----- EXCERPTED DATA

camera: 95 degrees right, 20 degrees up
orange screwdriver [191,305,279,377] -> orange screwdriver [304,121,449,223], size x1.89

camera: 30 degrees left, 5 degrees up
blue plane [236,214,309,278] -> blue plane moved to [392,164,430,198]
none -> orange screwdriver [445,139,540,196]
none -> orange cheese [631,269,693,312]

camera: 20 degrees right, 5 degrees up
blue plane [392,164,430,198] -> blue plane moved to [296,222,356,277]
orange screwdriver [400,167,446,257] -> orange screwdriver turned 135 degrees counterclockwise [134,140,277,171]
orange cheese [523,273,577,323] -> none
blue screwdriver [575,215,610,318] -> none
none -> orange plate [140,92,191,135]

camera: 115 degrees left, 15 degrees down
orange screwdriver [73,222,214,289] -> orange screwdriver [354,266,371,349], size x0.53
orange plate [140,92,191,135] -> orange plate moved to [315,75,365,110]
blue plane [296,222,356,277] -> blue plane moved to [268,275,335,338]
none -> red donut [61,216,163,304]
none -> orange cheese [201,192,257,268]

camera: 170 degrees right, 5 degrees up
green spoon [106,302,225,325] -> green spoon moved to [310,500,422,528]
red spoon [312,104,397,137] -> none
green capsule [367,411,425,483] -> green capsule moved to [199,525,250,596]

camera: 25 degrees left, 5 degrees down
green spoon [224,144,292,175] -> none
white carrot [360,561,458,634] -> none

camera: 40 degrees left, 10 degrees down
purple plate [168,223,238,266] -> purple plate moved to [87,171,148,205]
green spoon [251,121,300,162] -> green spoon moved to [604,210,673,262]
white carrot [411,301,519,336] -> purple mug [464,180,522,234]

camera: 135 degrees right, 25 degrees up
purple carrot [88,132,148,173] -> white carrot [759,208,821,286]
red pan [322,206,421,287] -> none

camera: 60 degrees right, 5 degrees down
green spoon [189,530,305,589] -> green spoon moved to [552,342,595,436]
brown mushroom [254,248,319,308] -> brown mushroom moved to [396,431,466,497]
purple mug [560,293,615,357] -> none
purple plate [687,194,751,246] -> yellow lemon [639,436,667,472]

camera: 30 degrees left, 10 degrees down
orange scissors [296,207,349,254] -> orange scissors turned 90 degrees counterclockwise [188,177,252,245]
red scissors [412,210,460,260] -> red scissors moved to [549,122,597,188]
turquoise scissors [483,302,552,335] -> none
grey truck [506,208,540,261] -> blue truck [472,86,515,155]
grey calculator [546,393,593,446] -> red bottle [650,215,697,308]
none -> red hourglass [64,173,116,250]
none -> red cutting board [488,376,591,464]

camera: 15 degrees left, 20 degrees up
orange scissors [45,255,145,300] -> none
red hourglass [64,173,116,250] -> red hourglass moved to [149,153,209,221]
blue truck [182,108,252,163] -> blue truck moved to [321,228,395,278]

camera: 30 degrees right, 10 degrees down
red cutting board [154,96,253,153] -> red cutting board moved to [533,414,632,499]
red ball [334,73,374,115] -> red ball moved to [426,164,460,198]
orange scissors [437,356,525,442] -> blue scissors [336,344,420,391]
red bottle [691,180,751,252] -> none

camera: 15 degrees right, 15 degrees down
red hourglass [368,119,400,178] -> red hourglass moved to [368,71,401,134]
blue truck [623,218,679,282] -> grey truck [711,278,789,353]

----------

= EXERCISE GOAL =
Could you return all lines from the records that include the word "left"?

= EXERCISE RESULT =
camera: 30 degrees left, 5 degrees up
camera: 115 degrees left, 15 degrees down
camera: 25 degrees left, 5 degrees down
camera: 40 degrees left, 10 degrees down
camera: 30 degrees left, 10 degrees down
camera: 15 degrees left, 20 degrees up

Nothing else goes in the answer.